- Opening Delimiter -

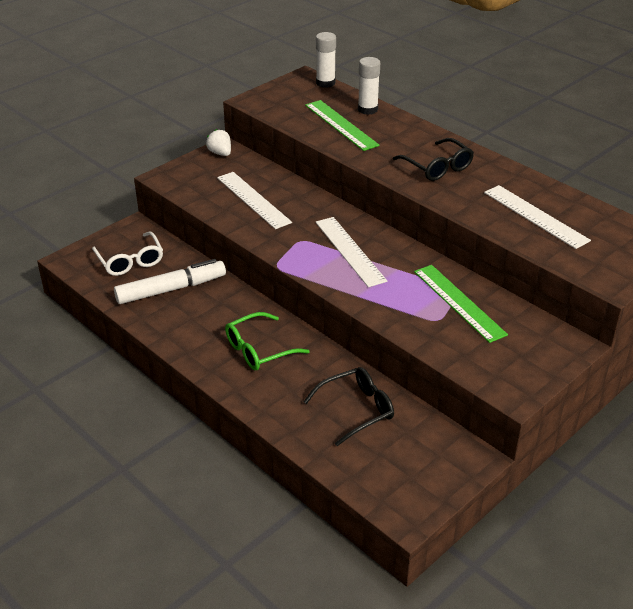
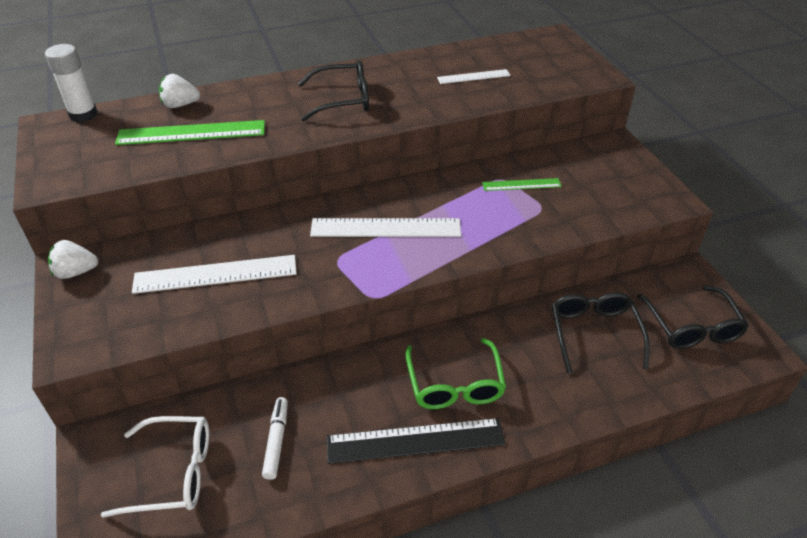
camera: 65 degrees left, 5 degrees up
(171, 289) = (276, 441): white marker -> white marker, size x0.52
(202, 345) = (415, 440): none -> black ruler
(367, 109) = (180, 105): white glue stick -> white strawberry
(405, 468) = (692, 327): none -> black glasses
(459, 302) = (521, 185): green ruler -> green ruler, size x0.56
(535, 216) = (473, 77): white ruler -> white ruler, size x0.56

- Closing Delimiter -
- Opening Delimiter -

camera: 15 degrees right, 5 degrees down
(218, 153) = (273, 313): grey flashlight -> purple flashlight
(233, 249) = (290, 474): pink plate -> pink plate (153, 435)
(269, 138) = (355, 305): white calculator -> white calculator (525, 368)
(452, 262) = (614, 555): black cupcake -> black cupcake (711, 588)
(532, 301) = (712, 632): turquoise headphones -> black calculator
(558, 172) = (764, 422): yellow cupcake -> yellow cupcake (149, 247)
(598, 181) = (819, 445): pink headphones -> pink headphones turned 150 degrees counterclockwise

- Closing Delimiter -
- Opening Delimiter -

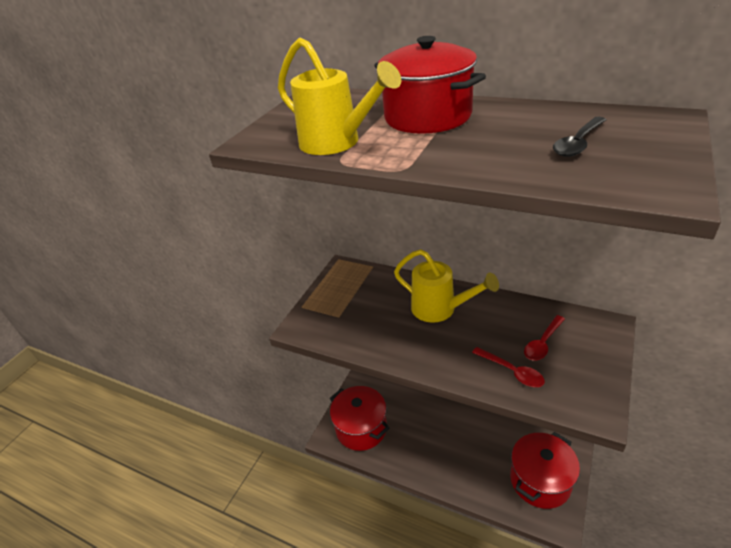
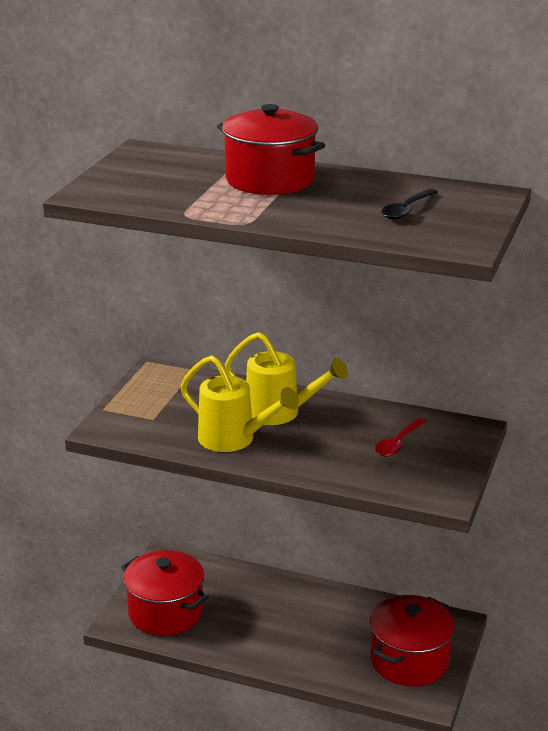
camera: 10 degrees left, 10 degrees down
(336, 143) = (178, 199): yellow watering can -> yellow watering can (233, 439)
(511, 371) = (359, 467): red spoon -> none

- Closing Delimiter -

* WHAT YOU HAVE TO DO:
Your task is to retype the entries verbatim, starting with the line that holds "(558, 172) = (764, 422): yellow" and stopping after the line that holds "(598, 181) = (819, 445): pink".

* RESPONSE:
(558, 172) = (764, 422): yellow cupcake -> yellow cupcake (149, 247)
(598, 181) = (819, 445): pink headphones -> pink headphones turned 150 degrees counterclockwise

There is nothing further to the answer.